● **To do**
Every line from the one containing "(597, 404) = (238, 263): yellow" to the one containing "(693, 432) = (155, 202): brown" in the records below, both included, must be set down exactly, and no other line.

● **Recorded data**
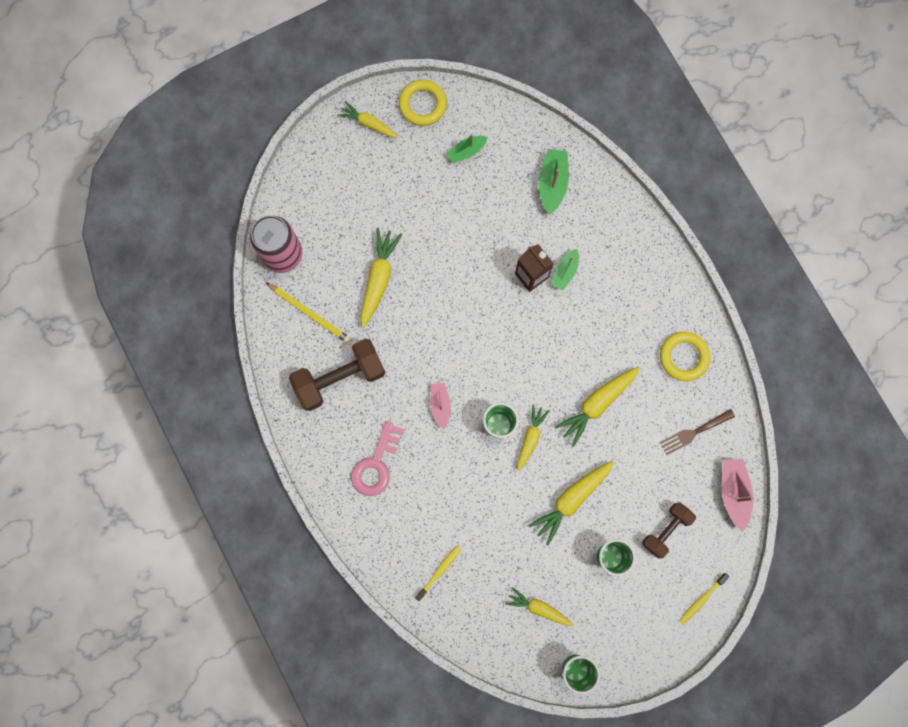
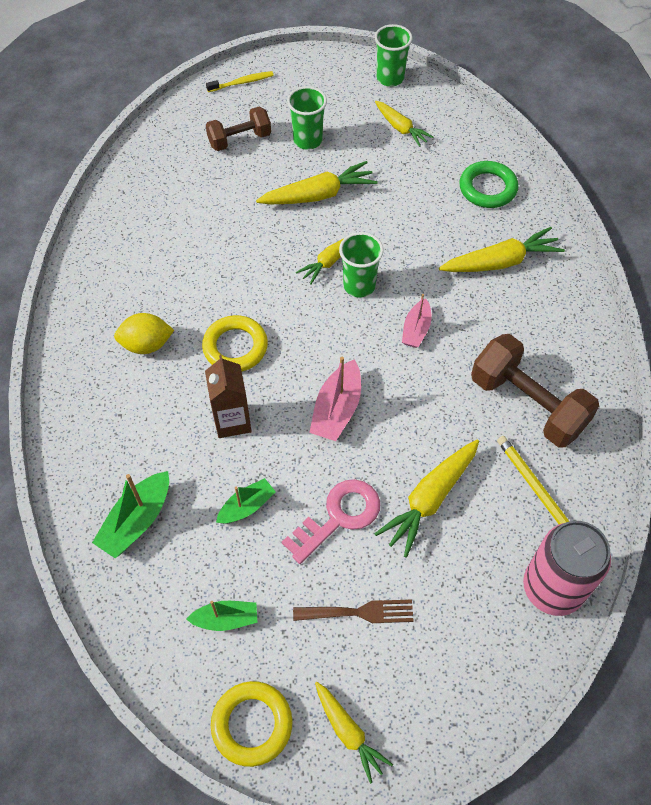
camera: 155 degrees left, 20 degrees down
(340, 378) = (527, 404): brown dumbbell -> brown dumbbell turned 45 degrees clockwise
(376, 464) = (518, 301): pink key -> pink key (339, 516)
(439, 571) = (487, 188): yellow toothbrush -> green ring
(565, 272) = (189, 408): green boat -> green boat (247, 506)
(597, 404) = (238, 263): yellow carrot -> yellow carrot (500, 262)
(622, 305) = (147, 345): none -> yellow lemon
(683, 357) = (116, 269): yellow ring -> yellow ring (235, 347)
(693, 432) = (155, 202): brown fork -> brown fork (359, 612)
(733, 492) = (153, 143): pink boat -> pink boat (337, 409)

● **Response**
(597, 404) = (238, 263): yellow carrot -> yellow carrot (500, 262)
(622, 305) = (147, 345): none -> yellow lemon
(683, 357) = (116, 269): yellow ring -> yellow ring (235, 347)
(693, 432) = (155, 202): brown fork -> brown fork (359, 612)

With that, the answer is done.